___ GIVEN INFORMATION
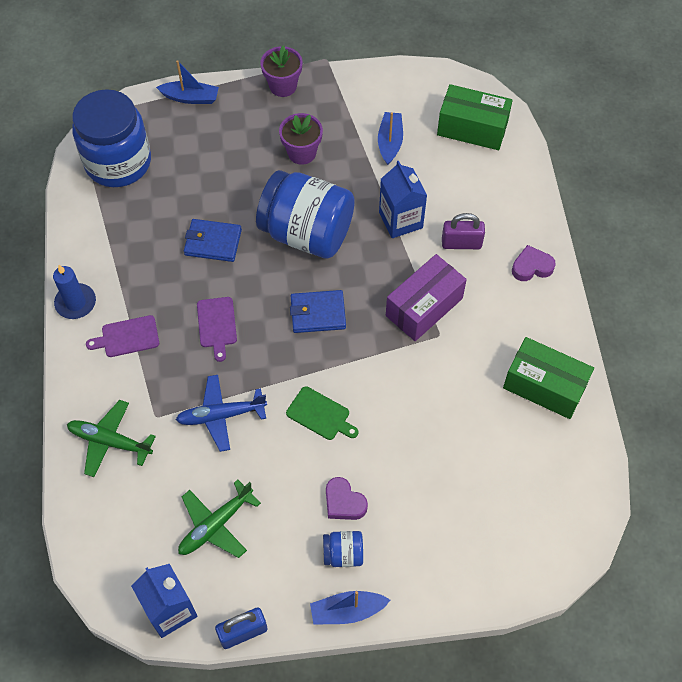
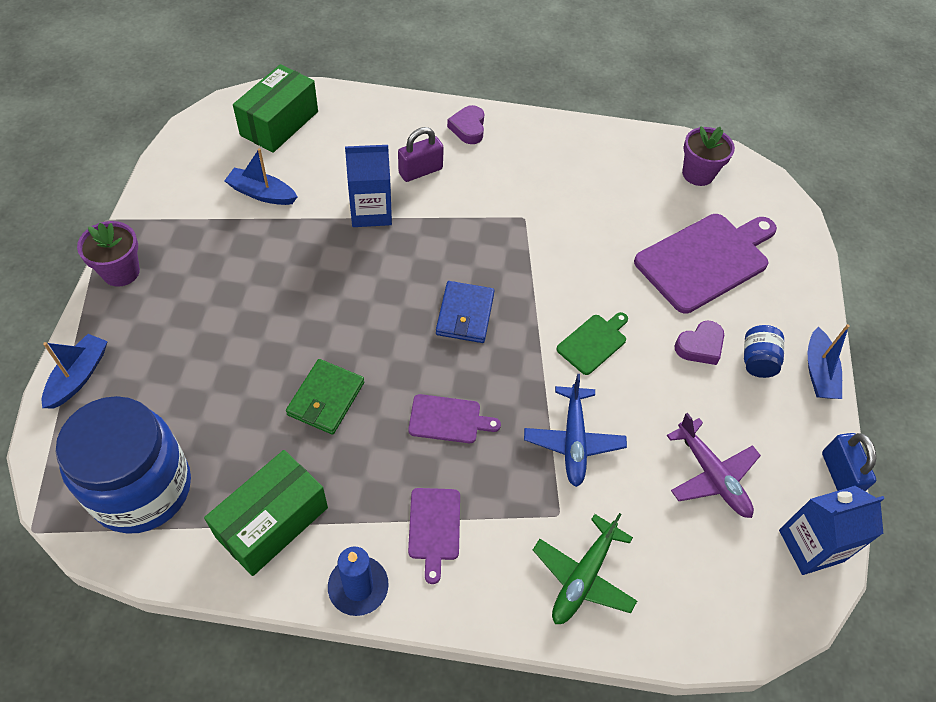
camera: 80 degrees left, 5 degrees down
(213, 242) = (326, 398): blue wallet -> green wallet
(216, 525) = (711, 475): green plane -> purple plane
(302, 153) = (234, 277): purple flower pot -> purple flower pot (698, 174)
(307, 233) = (352, 299): blue jar -> none
(424, 307) = (487, 221): purple box -> none
(447, 497) = (705, 260): none -> purple cutting board
(461, 243) = (420, 171): purple padlock -> purple padlock turned 45 degrees clockwise
(544, 386) = (602, 157): green box -> green box (272, 522)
______
Reproduce the data above in full, exactly as it is, with the pictures left out.

REPLY TO THE TASK.
camera: 80 degrees left, 5 degrees down
(213, 242) = (326, 398): blue wallet -> green wallet
(216, 525) = (711, 475): green plane -> purple plane
(302, 153) = (234, 277): purple flower pot -> purple flower pot (698, 174)
(307, 233) = (352, 299): blue jar -> none
(424, 307) = (487, 221): purple box -> none
(447, 497) = (705, 260): none -> purple cutting board
(461, 243) = (420, 171): purple padlock -> purple padlock turned 45 degrees clockwise
(544, 386) = (602, 157): green box -> green box (272, 522)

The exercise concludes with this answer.